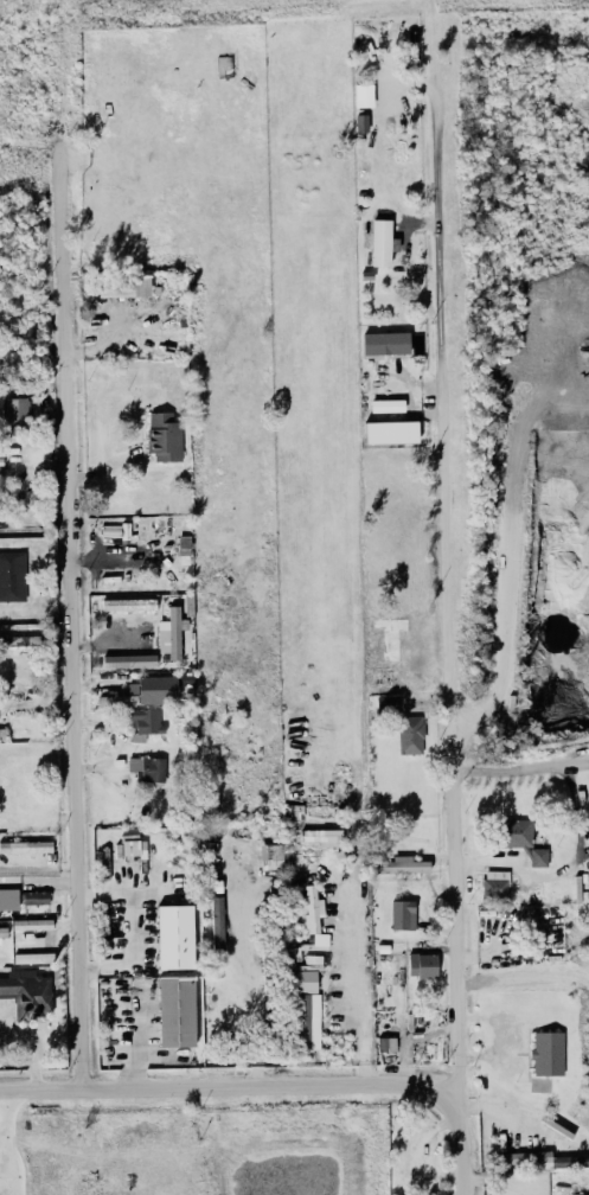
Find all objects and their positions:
building: (364, 94)
building: (362, 122)
building: (382, 242)
building: (124, 285)
building: (386, 342)
road: (449, 375)
building: (387, 404)
building: (16, 411)
building: (391, 431)
building: (165, 436)
building: (1, 451)
building: (115, 530)
road: (70, 566)
building: (12, 575)
building: (129, 603)
building: (172, 632)
building: (20, 639)
building: (129, 660)
building: (145, 691)
building: (145, 722)
building: (2, 733)
road: (525, 761)
building: (147, 768)
building: (515, 832)
building: (324, 836)
building: (134, 844)
building: (26, 845)
building: (271, 855)
building: (539, 856)
building: (402, 866)
road: (568, 866)
road: (37, 869)
road: (37, 879)
building: (496, 881)
building: (35, 897)
building: (9, 898)
building: (315, 914)
building: (403, 914)
road: (465, 916)
building: (217, 918)
building: (32, 923)
road: (135, 927)
road: (59, 929)
building: (175, 936)
road: (493, 945)
building: (33, 957)
building: (422, 964)
building: (307, 973)
road: (528, 975)
road: (255, 980)
road: (359, 983)
building: (28, 992)
building: (177, 1010)
building: (307, 1020)
road: (140, 1038)
building: (548, 1052)
road: (281, 1081)
road: (2, 1136)
road: (4, 1138)
building: (540, 1159)
road: (7, 1186)
building: (579, 1194)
==========
Work item: All the records need to be retyped word for word, except for the pictures.

Task answer:
Find all objects and their positions:
building: (364, 94)
building: (362, 122)
building: (382, 242)
building: (124, 285)
building: (386, 342)
road: (449, 375)
building: (387, 404)
building: (16, 411)
building: (391, 431)
building: (165, 436)
building: (1, 451)
building: (115, 530)
road: (70, 566)
building: (12, 575)
building: (129, 603)
building: (172, 632)
building: (20, 639)
building: (129, 660)
building: (145, 691)
building: (145, 722)
building: (2, 733)
road: (525, 761)
building: (147, 768)
building: (515, 832)
building: (324, 836)
building: (134, 844)
building: (26, 845)
building: (271, 855)
building: (539, 856)
building: (402, 866)
road: (568, 866)
road: (37, 869)
road: (37, 879)
building: (496, 881)
building: (35, 897)
building: (9, 898)
building: (315, 914)
building: (403, 914)
road: (465, 916)
building: (217, 918)
building: (32, 923)
road: (135, 927)
road: (59, 929)
building: (175, 936)
road: (493, 945)
building: (33, 957)
building: (422, 964)
building: (307, 973)
road: (528, 975)
road: (255, 980)
road: (359, 983)
building: (28, 992)
building: (177, 1010)
building: (307, 1020)
road: (140, 1038)
building: (548, 1052)
road: (281, 1081)
road: (2, 1136)
road: (4, 1138)
building: (540, 1159)
road: (7, 1186)
building: (579, 1194)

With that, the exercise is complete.